> [Given data]:
______

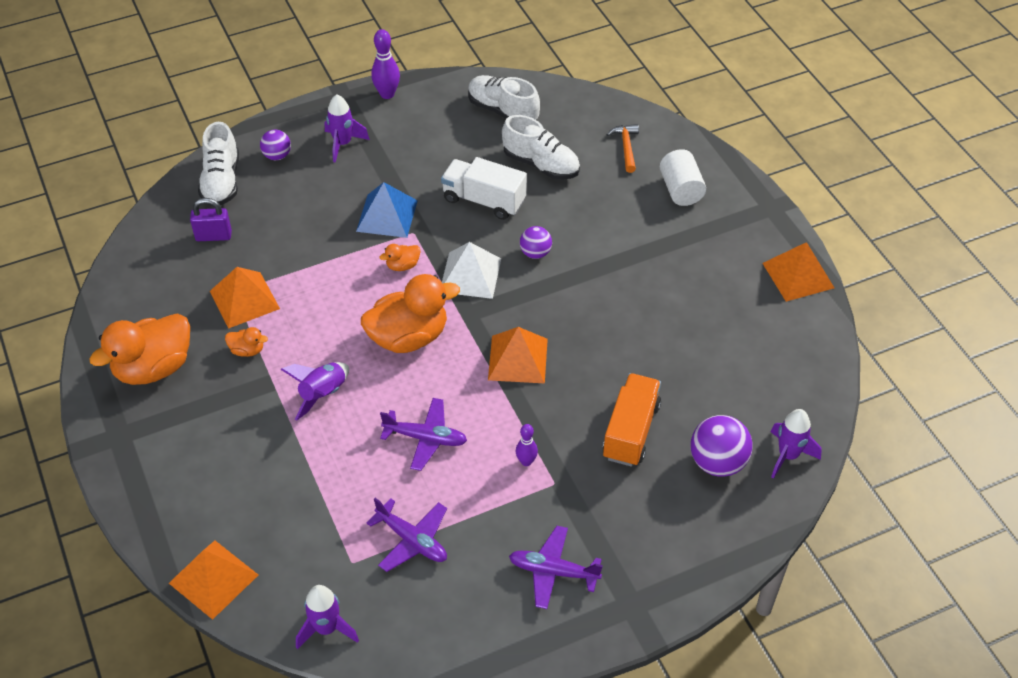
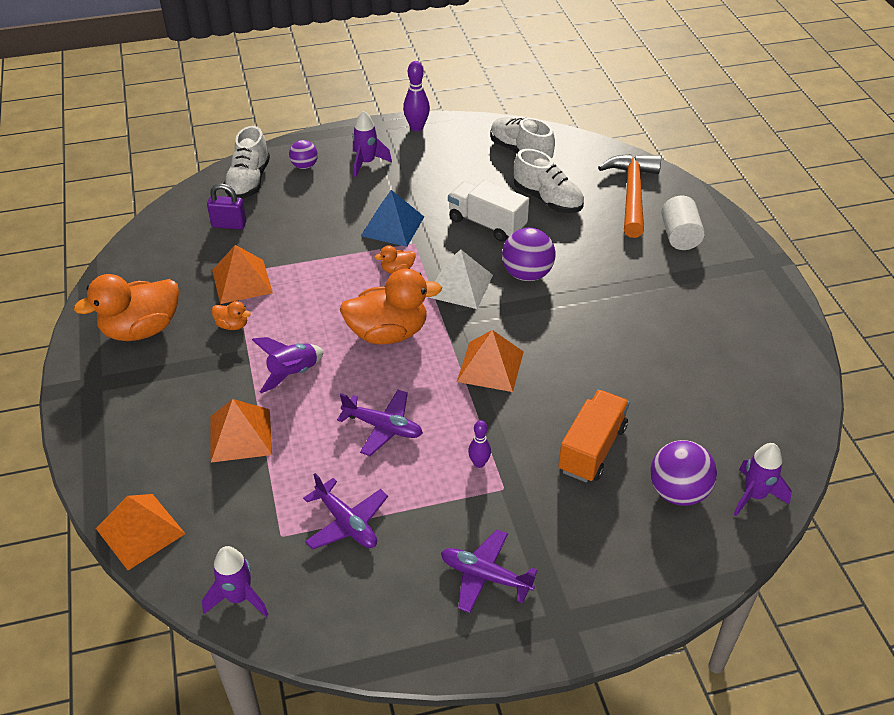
camera: 10 degrees right, 5 degrees down
purple ball [520,226,552,259] -> purple ball [502,228,555,281], size x1.66
orange hammer [606,124,639,173] -> orange hammer [598,154,661,238], size x1.97
orange pyramid [762,242,834,302] -> orange pyramid moved to [210,399,272,463]

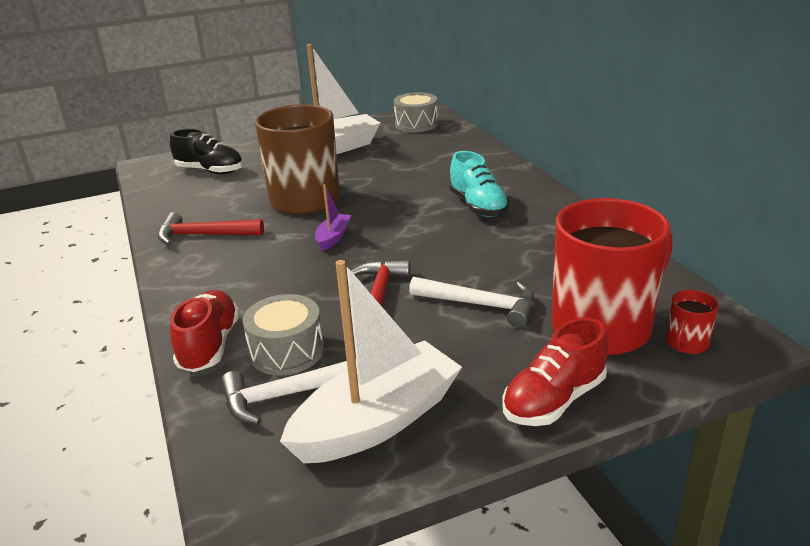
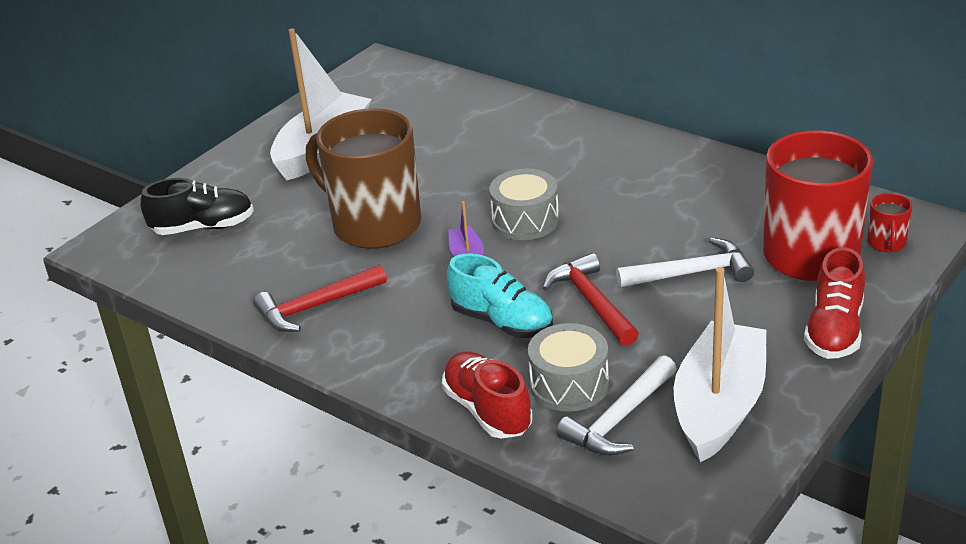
camera: 30 degrees left, 5 degrees up
grey drum [394,92,438,132] -> grey drum moved to [489,169,559,240]
turquoise shoe [449,151,509,217] -> turquoise shoe moved to [447,253,553,338]

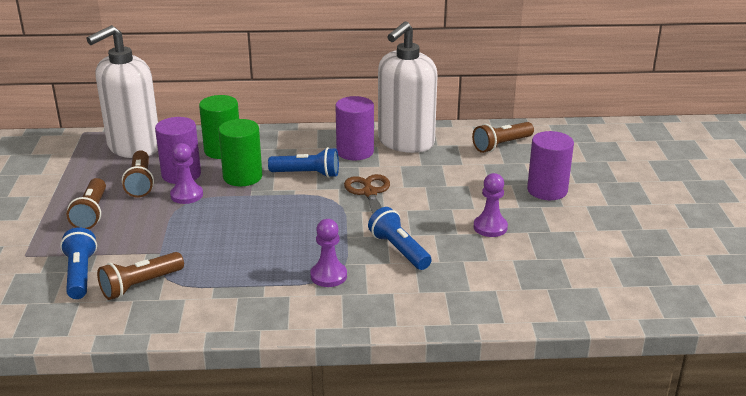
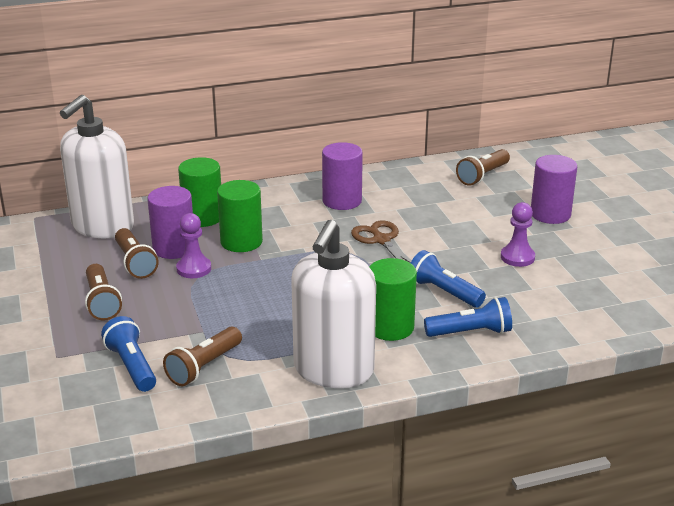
camera: 15 degrees left, 0 degrees up
blue flashlight [268,147,339,178] -> blue flashlight moved to [424,297,512,337]
purple pawn [311,219,347,287] -> green cylinder [370,258,417,341]
white soap dispenser [378,21,438,153] -> white soap dispenser moved to [291,220,376,388]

______

> [Directive]:
Where "left" occurs in a line of the data above, count that line. Give the final count and no other words.

> [Answer section]:
2